▶ [Description of the task]: Copy out, exactly as written, only the line containing "none -> green brush [556,144,583,186]" and the lines after it through the end of the records.

** Supplied information follows **

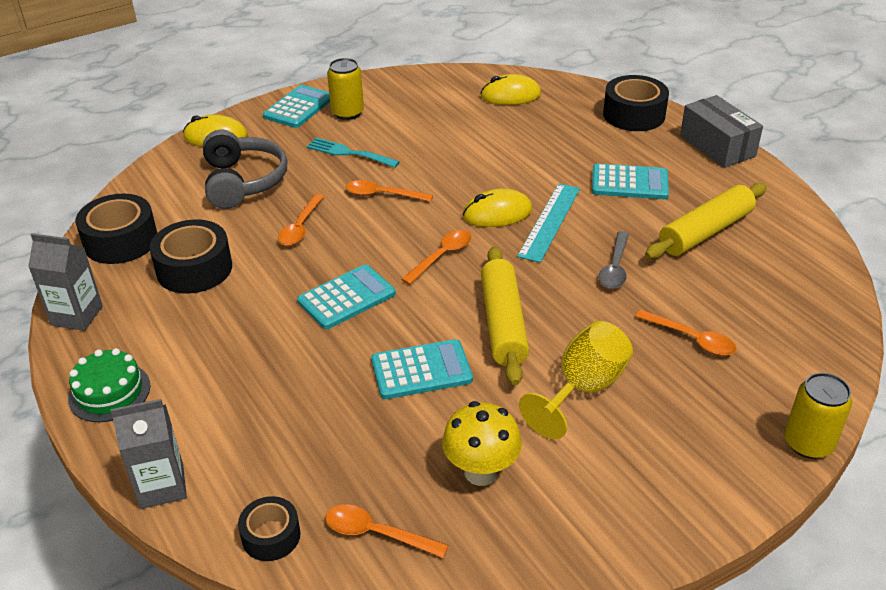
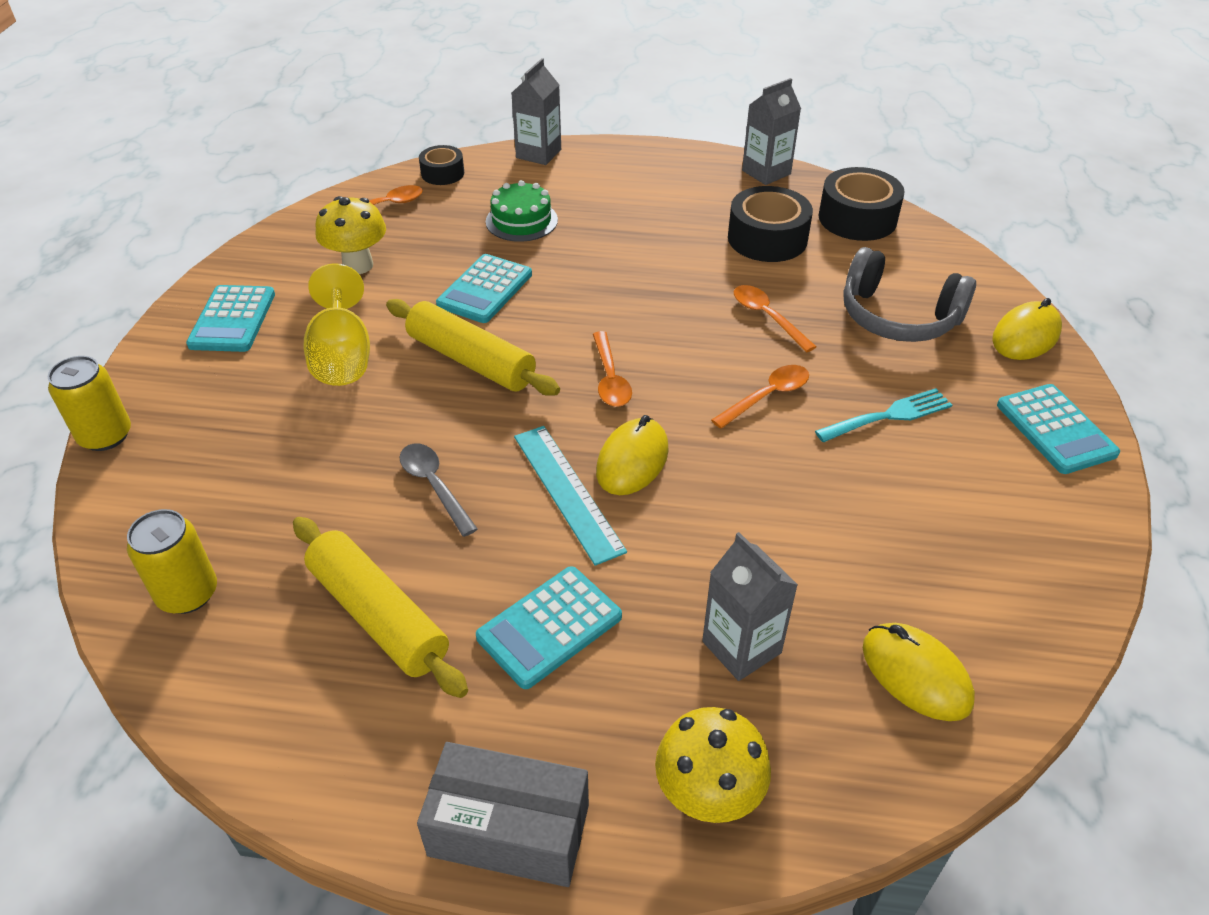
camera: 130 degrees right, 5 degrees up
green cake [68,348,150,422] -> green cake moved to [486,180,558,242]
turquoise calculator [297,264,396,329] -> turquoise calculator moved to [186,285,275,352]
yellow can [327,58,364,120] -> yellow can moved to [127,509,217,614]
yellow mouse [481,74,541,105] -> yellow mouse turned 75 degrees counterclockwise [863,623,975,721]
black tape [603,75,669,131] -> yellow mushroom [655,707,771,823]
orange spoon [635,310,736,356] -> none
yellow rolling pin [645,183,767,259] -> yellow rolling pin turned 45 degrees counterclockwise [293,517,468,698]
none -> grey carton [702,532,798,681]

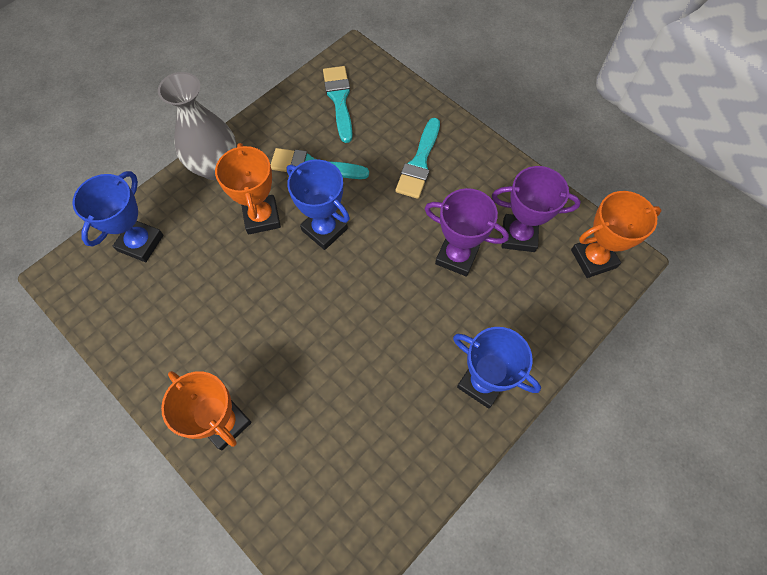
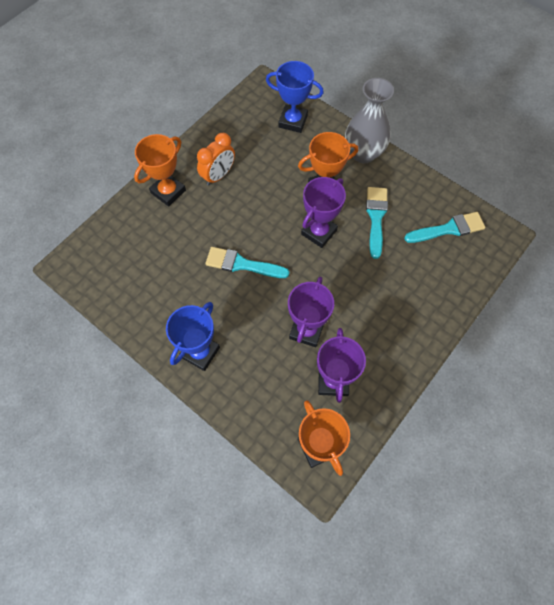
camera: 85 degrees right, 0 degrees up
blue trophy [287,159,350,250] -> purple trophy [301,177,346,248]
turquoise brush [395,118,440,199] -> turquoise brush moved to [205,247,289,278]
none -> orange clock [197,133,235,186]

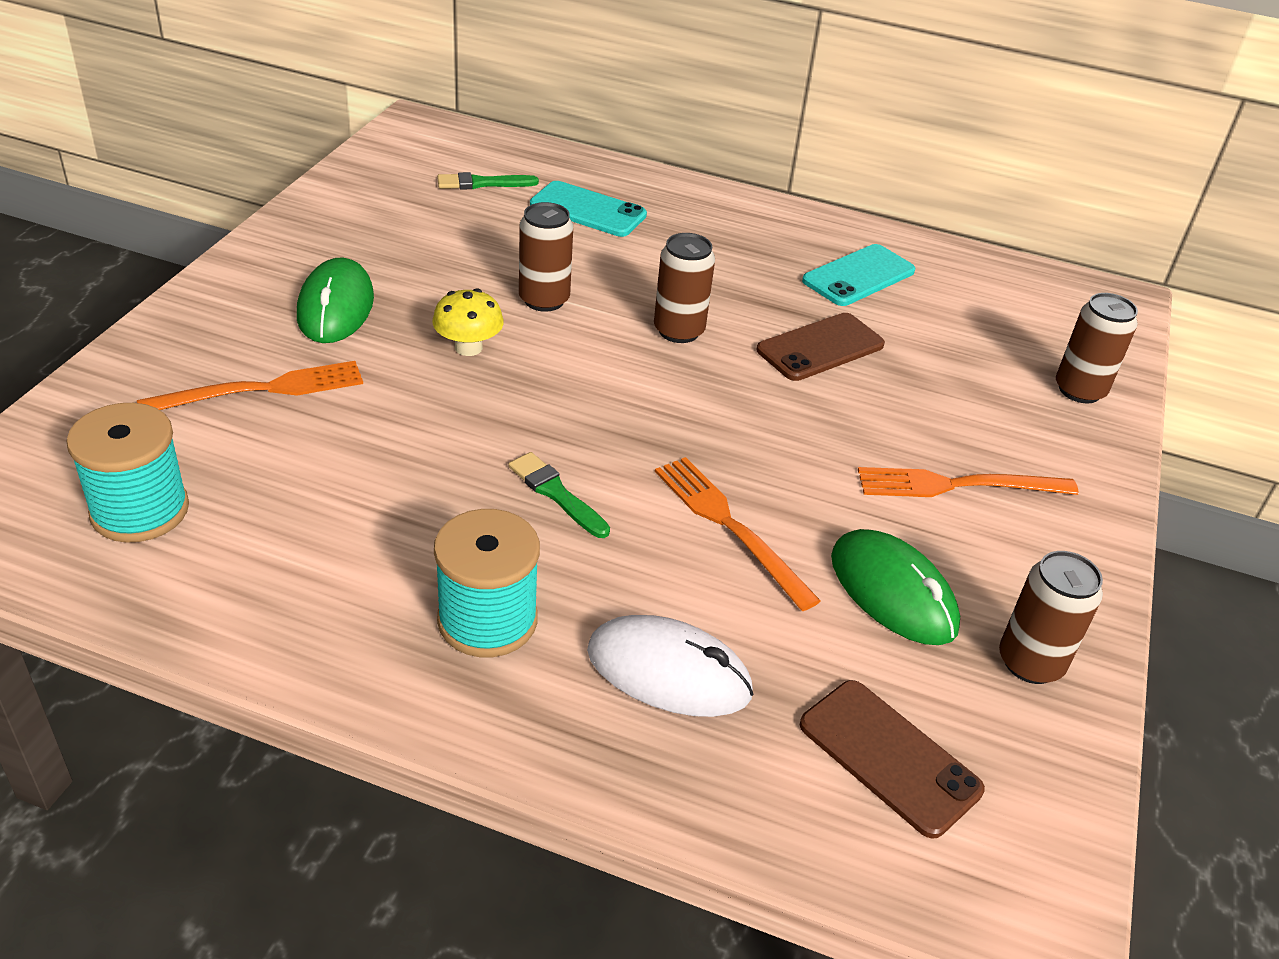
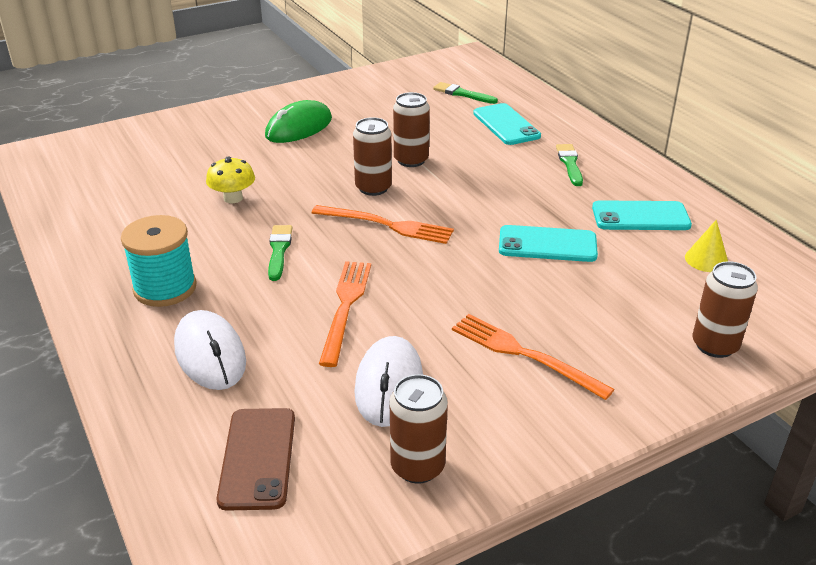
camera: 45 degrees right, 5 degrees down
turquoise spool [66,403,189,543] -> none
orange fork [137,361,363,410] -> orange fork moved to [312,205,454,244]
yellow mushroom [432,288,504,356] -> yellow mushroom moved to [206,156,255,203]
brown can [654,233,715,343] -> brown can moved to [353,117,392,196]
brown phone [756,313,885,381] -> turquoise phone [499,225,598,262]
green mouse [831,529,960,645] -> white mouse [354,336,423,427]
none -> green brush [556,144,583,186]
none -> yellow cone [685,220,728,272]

** End of Supplied information **

▶ [Answer for the task]:
none -> green brush [556,144,583,186]
none -> yellow cone [685,220,728,272]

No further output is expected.